What is expected:
The full set of entries, reproduced exactly, is the expected answer.

[Scene change data]
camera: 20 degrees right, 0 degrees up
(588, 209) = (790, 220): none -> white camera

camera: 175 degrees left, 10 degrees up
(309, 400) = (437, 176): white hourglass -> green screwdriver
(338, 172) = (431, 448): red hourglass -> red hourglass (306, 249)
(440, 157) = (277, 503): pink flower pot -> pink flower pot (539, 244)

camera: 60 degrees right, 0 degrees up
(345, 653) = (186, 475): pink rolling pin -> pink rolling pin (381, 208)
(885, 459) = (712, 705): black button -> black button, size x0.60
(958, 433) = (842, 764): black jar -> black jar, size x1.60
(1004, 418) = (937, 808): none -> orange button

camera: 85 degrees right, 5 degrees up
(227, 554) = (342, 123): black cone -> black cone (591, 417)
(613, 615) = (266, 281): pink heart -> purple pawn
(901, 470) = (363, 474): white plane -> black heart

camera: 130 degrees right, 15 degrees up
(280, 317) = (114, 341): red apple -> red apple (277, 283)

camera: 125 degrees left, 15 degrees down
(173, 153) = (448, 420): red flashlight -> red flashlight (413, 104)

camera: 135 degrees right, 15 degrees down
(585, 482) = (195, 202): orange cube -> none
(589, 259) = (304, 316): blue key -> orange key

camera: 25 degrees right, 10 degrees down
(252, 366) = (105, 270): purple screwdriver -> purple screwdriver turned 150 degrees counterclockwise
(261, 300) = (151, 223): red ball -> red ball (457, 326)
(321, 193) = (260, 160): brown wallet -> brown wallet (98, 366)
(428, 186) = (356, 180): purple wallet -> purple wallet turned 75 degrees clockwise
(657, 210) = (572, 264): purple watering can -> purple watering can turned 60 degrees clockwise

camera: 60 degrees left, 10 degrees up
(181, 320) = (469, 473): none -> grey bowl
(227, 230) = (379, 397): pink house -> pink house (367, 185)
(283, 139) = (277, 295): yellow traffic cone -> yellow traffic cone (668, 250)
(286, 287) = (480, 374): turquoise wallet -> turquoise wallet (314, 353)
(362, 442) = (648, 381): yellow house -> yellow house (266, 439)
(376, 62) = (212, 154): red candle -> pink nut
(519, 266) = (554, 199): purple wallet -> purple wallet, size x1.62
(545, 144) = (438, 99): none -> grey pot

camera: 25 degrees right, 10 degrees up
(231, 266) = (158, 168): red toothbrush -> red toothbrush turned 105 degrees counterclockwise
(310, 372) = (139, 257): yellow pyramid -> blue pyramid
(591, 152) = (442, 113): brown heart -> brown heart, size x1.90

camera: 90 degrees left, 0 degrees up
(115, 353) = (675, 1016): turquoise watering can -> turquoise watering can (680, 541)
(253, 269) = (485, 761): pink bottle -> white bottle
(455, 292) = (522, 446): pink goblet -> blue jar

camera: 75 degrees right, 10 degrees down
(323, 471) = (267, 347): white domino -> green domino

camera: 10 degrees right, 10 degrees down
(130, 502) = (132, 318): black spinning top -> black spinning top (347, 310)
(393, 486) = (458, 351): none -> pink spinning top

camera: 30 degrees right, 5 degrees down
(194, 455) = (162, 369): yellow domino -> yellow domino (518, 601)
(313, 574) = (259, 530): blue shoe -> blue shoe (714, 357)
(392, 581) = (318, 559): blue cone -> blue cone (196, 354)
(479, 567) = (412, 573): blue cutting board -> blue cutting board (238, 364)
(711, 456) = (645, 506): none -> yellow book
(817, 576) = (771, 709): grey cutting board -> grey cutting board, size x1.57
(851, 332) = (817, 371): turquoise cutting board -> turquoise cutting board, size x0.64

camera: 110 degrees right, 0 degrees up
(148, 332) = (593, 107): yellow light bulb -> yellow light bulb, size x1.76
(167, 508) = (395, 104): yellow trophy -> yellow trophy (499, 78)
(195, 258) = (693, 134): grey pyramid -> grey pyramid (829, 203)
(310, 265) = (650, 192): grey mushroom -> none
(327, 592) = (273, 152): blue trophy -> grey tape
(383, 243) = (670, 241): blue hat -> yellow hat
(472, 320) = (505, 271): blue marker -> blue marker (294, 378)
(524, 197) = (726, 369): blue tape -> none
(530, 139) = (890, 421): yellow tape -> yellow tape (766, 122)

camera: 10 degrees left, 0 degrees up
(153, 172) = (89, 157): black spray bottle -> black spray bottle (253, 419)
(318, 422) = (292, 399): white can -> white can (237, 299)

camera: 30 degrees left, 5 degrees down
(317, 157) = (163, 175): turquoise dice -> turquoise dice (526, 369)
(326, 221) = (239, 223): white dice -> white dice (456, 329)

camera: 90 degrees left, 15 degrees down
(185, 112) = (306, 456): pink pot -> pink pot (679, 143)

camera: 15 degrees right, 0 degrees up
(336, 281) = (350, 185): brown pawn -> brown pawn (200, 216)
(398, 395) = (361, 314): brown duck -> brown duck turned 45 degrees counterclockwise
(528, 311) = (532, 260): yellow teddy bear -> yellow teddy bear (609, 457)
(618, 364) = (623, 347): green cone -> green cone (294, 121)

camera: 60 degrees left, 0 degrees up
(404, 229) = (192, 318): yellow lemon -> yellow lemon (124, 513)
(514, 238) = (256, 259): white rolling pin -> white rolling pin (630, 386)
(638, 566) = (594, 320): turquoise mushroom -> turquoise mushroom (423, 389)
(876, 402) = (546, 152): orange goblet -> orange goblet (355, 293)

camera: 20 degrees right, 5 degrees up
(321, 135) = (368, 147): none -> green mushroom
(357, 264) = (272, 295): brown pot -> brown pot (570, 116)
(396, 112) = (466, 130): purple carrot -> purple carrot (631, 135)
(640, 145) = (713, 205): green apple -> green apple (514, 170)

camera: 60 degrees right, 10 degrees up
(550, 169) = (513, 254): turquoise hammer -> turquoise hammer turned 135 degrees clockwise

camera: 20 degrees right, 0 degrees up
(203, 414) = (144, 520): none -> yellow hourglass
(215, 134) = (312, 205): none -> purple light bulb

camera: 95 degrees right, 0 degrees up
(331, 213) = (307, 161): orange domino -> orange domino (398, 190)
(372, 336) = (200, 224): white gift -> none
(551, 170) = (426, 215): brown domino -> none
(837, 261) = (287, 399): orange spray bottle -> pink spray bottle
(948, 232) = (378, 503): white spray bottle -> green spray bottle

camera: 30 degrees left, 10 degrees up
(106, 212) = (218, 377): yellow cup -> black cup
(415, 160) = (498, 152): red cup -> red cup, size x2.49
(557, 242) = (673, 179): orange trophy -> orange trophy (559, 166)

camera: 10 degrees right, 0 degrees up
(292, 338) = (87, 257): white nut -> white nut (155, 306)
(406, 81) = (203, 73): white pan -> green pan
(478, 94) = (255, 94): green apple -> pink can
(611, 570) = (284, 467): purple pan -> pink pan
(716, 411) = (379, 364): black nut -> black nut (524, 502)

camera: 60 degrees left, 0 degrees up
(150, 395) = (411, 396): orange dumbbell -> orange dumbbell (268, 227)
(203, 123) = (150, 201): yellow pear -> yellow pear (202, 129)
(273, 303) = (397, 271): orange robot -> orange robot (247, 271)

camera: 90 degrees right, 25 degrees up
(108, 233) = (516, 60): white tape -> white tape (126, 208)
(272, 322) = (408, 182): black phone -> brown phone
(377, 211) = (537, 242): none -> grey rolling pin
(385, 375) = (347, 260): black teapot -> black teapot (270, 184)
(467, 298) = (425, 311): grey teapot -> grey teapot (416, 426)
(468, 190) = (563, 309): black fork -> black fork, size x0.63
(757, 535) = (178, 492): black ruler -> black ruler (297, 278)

Result of the exercise:
camera: 20 degrees right, 0 degrees up
(588, 209) = (790, 220): none -> white camera

camera: 175 degrees left, 10 degrees up
(309, 400) = (437, 176): white hourglass -> green screwdriver
(338, 172) = (431, 448): red hourglass -> red hourglass (306, 249)
(440, 157) = (277, 503): pink flower pot -> pink flower pot (539, 244)

camera: 60 degrees right, 0 degrees up
(345, 653) = (186, 475): pink rolling pin -> pink rolling pin (381, 208)
(885, 459) = (712, 705): black button -> black button, size x0.60
(958, 433) = (842, 764): black jar -> black jar, size x1.60
(1004, 418) = (937, 808): none -> orange button

camera: 85 degrees right, 5 degrees up
(227, 554) = (342, 123): black cone -> black cone (591, 417)
(613, 615) = (266, 281): pink heart -> purple pawn
(901, 470) = (363, 474): white plane -> black heart

camera: 130 degrees right, 15 degrees up
(280, 317) = (114, 341): red apple -> red apple (277, 283)

camera: 125 degrees left, 15 degrees down
(173, 153) = (448, 420): red flashlight -> red flashlight (413, 104)

camera: 135 degrees right, 15 degrees down
(585, 482) = (195, 202): orange cube -> none
(589, 259) = (304, 316): blue key -> orange key

camera: 25 degrees right, 10 degrees down
(252, 366) = (105, 270): purple screwdriver -> purple screwdriver turned 150 degrees counterclockwise
(261, 300) = (151, 223): red ball -> red ball (457, 326)
(321, 193) = (260, 160): brown wallet -> brown wallet (98, 366)
(428, 186) = (356, 180): purple wallet -> purple wallet turned 75 degrees clockwise
(657, 210) = (572, 264): purple watering can -> purple watering can turned 60 degrees clockwise

camera: 60 degrees left, 10 degrees up
(181, 320) = (469, 473): none -> grey bowl
(227, 230) = (379, 397): pink house -> pink house (367, 185)
(283, 139) = (277, 295): yellow traffic cone -> yellow traffic cone (668, 250)
(286, 287) = (480, 374): turquoise wallet -> turquoise wallet (314, 353)
(362, 442) = (648, 381): yellow house -> yellow house (266, 439)
(376, 62) = (212, 154): red candle -> pink nut
(519, 266) = (554, 199): purple wallet -> purple wallet, size x1.62
(545, 144) = (438, 99): none -> grey pot

camera: 25 degrees right, 10 degrees up
(231, 266) = (158, 168): red toothbrush -> red toothbrush turned 105 degrees counterclockwise
(310, 372) = (139, 257): yellow pyramid -> blue pyramid
(591, 152) = (442, 113): brown heart -> brown heart, size x1.90

camera: 90 degrees left, 0 degrees up
(115, 353) = (675, 1016): turquoise watering can -> turquoise watering can (680, 541)
(253, 269) = (485, 761): pink bottle -> white bottle
(455, 292) = (522, 446): pink goblet -> blue jar

camera: 75 degrees right, 10 degrees down
(323, 471) = (267, 347): white domino -> green domino

camera: 10 degrees right, 10 degrees down
(130, 502) = (132, 318): black spinning top -> black spinning top (347, 310)
(393, 486) = (458, 351): none -> pink spinning top

camera: 30 degrees right, 5 degrees down
(194, 455) = (162, 369): yellow domino -> yellow domino (518, 601)
(313, 574) = (259, 530): blue shoe -> blue shoe (714, 357)
(392, 581) = (318, 559): blue cone -> blue cone (196, 354)
(479, 567) = (412, 573): blue cutting board -> blue cutting board (238, 364)
(711, 456) = (645, 506): none -> yellow book
(817, 576) = (771, 709): grey cutting board -> grey cutting board, size x1.57
(851, 332) = (817, 371): turquoise cutting board -> turquoise cutting board, size x0.64

camera: 110 degrees right, 0 degrees up
(148, 332) = (593, 107): yellow light bulb -> yellow light bulb, size x1.76
(167, 508) = (395, 104): yellow trophy -> yellow trophy (499, 78)
(195, 258) = (693, 134): grey pyramid -> grey pyramid (829, 203)
(310, 265) = (650, 192): grey mushroom -> none
(327, 592) = (273, 152): blue trophy -> grey tape
(383, 243) = (670, 241): blue hat -> yellow hat
(472, 320) = (505, 271): blue marker -> blue marker (294, 378)
(524, 197) = (726, 369): blue tape -> none
(530, 139) = (890, 421): yellow tape -> yellow tape (766, 122)

camera: 10 degrees left, 0 degrees up
(153, 172) = (89, 157): black spray bottle -> black spray bottle (253, 419)
(318, 422) = (292, 399): white can -> white can (237, 299)

camera: 30 degrees left, 5 degrees down
(317, 157) = (163, 175): turquoise dice -> turquoise dice (526, 369)
(326, 221) = (239, 223): white dice -> white dice (456, 329)

camera: 90 degrees left, 15 degrees down
(185, 112) = (306, 456): pink pot -> pink pot (679, 143)

camera: 15 degrees right, 0 degrees up
(336, 281) = (350, 185): brown pawn -> brown pawn (200, 216)
(398, 395) = (361, 314): brown duck -> brown duck turned 45 degrees counterclockwise
(528, 311) = (532, 260): yellow teddy bear -> yellow teddy bear (609, 457)
(618, 364) = (623, 347): green cone -> green cone (294, 121)

camera: 60 degrees left, 0 degrees up
(404, 229) = (192, 318): yellow lemon -> yellow lemon (124, 513)
(514, 238) = (256, 259): white rolling pin -> white rolling pin (630, 386)
(638, 566) = (594, 320): turquoise mushroom -> turquoise mushroom (423, 389)
(876, 402) = (546, 152): orange goblet -> orange goblet (355, 293)

camera: 20 degrees right, 5 degrees up
(321, 135) = (368, 147): none -> green mushroom
(357, 264) = (272, 295): brown pot -> brown pot (570, 116)
(396, 112) = (466, 130): purple carrot -> purple carrot (631, 135)
(640, 145) = (713, 205): green apple -> green apple (514, 170)

camera: 60 degrees right, 10 degrees up
(550, 169) = (513, 254): turquoise hammer -> turquoise hammer turned 135 degrees clockwise

camera: 20 degrees right, 0 degrees up
(203, 414) = (144, 520): none -> yellow hourglass
(215, 134) = (312, 205): none -> purple light bulb

camera: 95 degrees right, 0 degrees up
(331, 213) = (307, 161): orange domino -> orange domino (398, 190)
(372, 336) = (200, 224): white gift -> none
(551, 170) = (426, 215): brown domino -> none
(837, 261) = (287, 399): orange spray bottle -> pink spray bottle
(948, 232) = (378, 503): white spray bottle -> green spray bottle

camera: 30 degrees left, 10 degrees up
(106, 212) = (218, 377): yellow cup -> black cup
(415, 160) = (498, 152): red cup -> red cup, size x2.49
(557, 242) = (673, 179): orange trophy -> orange trophy (559, 166)

camera: 10 degrees right, 0 degrees up
(292, 338) = (87, 257): white nut -> white nut (155, 306)
(406, 81) = (203, 73): white pan -> green pan
(478, 94) = (255, 94): green apple -> pink can
(611, 570) = (284, 467): purple pan -> pink pan
(716, 411) = (379, 364): black nut -> black nut (524, 502)

camera: 60 degrees left, 0 degrees up
(150, 395) = (411, 396): orange dumbbell -> orange dumbbell (268, 227)
(203, 123) = (150, 201): yellow pear -> yellow pear (202, 129)
(273, 303) = (397, 271): orange robot -> orange robot (247, 271)

camera: 90 degrees right, 25 degrees up
(108, 233) = (516, 60): white tape -> white tape (126, 208)
(272, 322) = (408, 182): black phone -> brown phone
(377, 211) = (537, 242): none -> grey rolling pin
(385, 375) = (347, 260): black teapot -> black teapot (270, 184)
(467, 298) = (425, 311): grey teapot -> grey teapot (416, 426)
(468, 190) = (563, 309): black fork -> black fork, size x0.63
(757, 535) = (178, 492): black ruler -> black ruler (297, 278)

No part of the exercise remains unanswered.